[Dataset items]
= Beginning of Section =
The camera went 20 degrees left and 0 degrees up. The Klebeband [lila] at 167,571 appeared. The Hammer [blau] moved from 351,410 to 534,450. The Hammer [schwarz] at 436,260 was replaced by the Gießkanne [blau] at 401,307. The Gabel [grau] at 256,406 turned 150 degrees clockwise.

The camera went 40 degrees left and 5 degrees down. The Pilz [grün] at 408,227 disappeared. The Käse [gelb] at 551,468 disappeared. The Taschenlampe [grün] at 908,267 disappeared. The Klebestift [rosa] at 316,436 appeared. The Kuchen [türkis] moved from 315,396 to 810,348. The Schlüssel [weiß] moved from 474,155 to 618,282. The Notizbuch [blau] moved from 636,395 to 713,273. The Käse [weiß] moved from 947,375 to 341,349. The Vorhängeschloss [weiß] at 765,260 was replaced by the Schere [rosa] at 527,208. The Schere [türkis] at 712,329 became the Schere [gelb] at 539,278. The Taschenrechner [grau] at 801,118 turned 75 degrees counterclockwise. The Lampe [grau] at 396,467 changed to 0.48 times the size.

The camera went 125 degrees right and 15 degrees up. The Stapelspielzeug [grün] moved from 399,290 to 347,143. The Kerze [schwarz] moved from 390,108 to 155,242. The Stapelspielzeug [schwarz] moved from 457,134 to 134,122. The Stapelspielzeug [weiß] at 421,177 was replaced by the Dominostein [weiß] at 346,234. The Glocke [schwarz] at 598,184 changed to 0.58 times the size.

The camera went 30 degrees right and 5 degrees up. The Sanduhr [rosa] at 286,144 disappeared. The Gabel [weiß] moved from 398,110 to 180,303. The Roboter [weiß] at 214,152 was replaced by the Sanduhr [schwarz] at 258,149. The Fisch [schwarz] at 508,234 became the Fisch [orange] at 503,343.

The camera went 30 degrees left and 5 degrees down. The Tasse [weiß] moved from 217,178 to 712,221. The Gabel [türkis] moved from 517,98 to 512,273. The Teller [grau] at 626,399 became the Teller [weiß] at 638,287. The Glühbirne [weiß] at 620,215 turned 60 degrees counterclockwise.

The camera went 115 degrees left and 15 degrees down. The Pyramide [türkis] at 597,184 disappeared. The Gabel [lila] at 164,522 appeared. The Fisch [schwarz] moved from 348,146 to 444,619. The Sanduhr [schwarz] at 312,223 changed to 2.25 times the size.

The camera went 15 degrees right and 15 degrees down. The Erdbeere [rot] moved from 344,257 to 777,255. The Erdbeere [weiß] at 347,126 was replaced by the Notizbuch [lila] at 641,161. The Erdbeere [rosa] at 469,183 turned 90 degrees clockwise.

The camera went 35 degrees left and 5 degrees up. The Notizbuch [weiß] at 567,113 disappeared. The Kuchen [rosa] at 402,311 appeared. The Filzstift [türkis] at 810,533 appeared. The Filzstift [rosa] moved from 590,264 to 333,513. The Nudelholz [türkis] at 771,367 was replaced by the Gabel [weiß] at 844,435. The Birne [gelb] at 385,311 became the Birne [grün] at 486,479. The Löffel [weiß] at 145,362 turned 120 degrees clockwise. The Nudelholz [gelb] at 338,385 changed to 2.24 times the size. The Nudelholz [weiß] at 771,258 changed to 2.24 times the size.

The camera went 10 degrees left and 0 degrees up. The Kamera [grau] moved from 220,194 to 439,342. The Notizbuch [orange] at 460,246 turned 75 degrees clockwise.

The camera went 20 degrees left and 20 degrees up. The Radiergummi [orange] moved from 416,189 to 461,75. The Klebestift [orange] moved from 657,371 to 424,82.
= End of Section =
- Problem to work on -
From the records above, extract every entry exactly as given.

- Exercise output -
The camera went 20 degrees left and 0 degrees up. The Klebeband [lila] at 167,571 appeared. The Hammer [blau] moved from 351,410 to 534,450. The Hammer [schwarz] at 436,260 was replaced by the Gießkanne [blau] at 401,307. The Gabel [grau] at 256,406 turned 150 degrees clockwise.

The camera went 40 degrees left and 5 degrees down. The Pilz [grün] at 408,227 disappeared. The Käse [gelb] at 551,468 disappeared. The Taschenlampe [grün] at 908,267 disappeared. The Klebestift [rosa] at 316,436 appeared. The Kuchen [türkis] moved from 315,396 to 810,348. The Schlüssel [weiß] moved from 474,155 to 618,282. The Notizbuch [blau] moved from 636,395 to 713,273. The Käse [weiß] moved from 947,375 to 341,349. The Vorhängeschloss [weiß] at 765,260 was replaced by the Schere [rosa] at 527,208. The Schere [türkis] at 712,329 became the Schere [gelb] at 539,278. The Taschenrechner [grau] at 801,118 turned 75 degrees counterclockwise. The Lampe [grau] at 396,467 changed to 0.48 times the size.

The camera went 125 degrees right and 15 degrees up. The Stapelspielzeug [grün] moved from 399,290 to 347,143. The Kerze [schwarz] moved from 390,108 to 155,242. The Stapelspielzeug [schwarz] moved from 457,134 to 134,122. The Stapelspielzeug [weiß] at 421,177 was replaced by the Dominostein [weiß] at 346,234. The Glocke [schwarz] at 598,184 changed to 0.58 times the size.

The camera went 30 degrees right and 5 degrees up. The Sanduhr [rosa] at 286,144 disappeared. The Gabel [weiß] moved from 398,110 to 180,303. The Roboter [weiß] at 214,152 was replaced by the Sanduhr [schwarz] at 258,149. The Fisch [schwarz] at 508,234 became the Fisch [orange] at 503,343.

The camera went 30 degrees left and 5 degrees down. The Tasse [weiß] moved from 217,178 to 712,221. The Gabel [türkis] moved from 517,98 to 512,273. The Teller [grau] at 626,399 became the Teller [weiß] at 638,287. The Glühbirne [weiß] at 620,215 turned 60 degrees counterclockwise.

The camera went 115 degrees left and 15 degrees down. The Pyramide [türkis] at 597,184 disappeared. The Gabel [lila] at 164,522 appeared. The Fisch [schwarz] moved from 348,146 to 444,619. The Sanduhr [schwarz] at 312,223 changed to 2.25 times the size.

The camera went 15 degrees right and 15 degrees down. The Erdbeere [rot] moved from 344,257 to 777,255. The Erdbeere [weiß] at 347,126 was replaced by the Notizbuch [lila] at 641,161. The Erdbeere [rosa] at 469,183 turned 90 degrees clockwise.

The camera went 35 degrees left and 5 degrees up. The Notizbuch [weiß] at 567,113 disappeared. The Kuchen [rosa] at 402,311 appeared. The Filzstift [türkis] at 810,533 appeared. The Filzstift [rosa] moved from 590,264 to 333,513. The Nudelholz [türkis] at 771,367 was replaced by the Gabel [weiß] at 844,435. The Birne [gelb] at 385,311 became the Birne [grün] at 486,479. The Löffel [weiß] at 145,362 turned 120 degrees clockwise. The Nudelholz [gelb] at 338,385 changed to 2.24 times the size. The Nudelholz [weiß] at 771,258 changed to 2.24 times the size.

The camera went 10 degrees left and 0 degrees up. The Kamera [grau] moved from 220,194 to 439,342. The Notizbuch [orange] at 460,246 turned 75 degrees clockwise.

The camera went 20 degrees left and 20 degrees up. The Radiergummi [orange] moved from 416,189 to 461,75. The Klebestift [orange] moved from 657,371 to 424,82.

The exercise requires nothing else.